_TO DO_
Can you find the lines of the listing that include "drum" and copy every one?

_RAW DATA_
↓
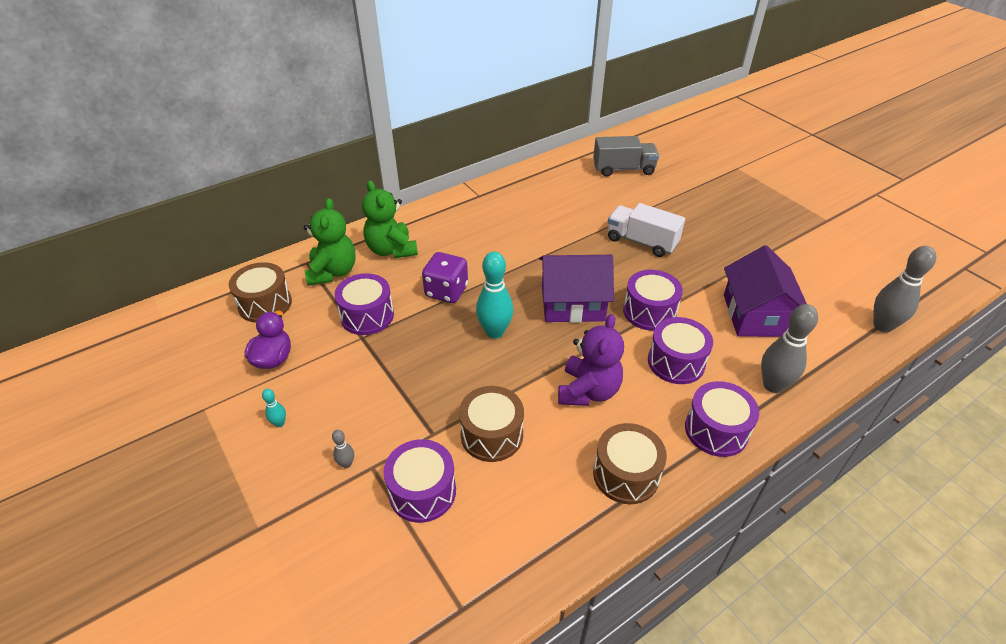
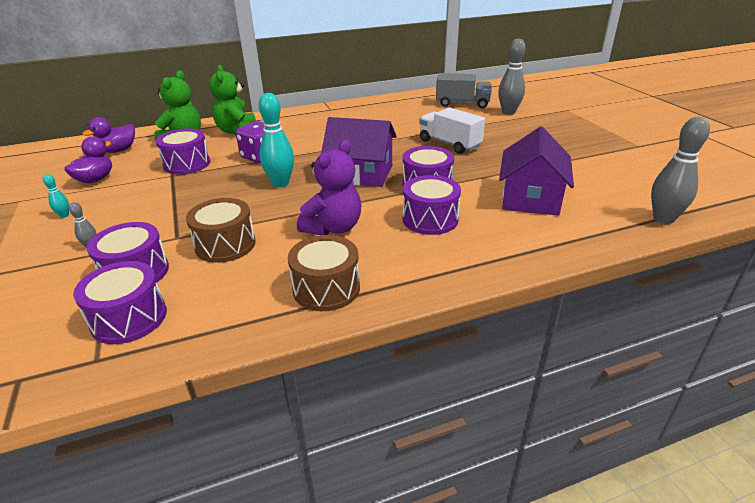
camera: 15 degrees right, 10 degrees down
brown drum [229,262,292,323] -> purple duck [82,117,135,153]
purple drum [685,381,759,457] -> purple drum moved to [73,261,167,344]
grey bowling pin [761,304,818,393] -> grey bowling pin moved to [498,38,526,115]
↑
_TASK RESPONSE_
brown drum [229,262,292,323] -> purple duck [82,117,135,153]
purple drum [685,381,759,457] -> purple drum moved to [73,261,167,344]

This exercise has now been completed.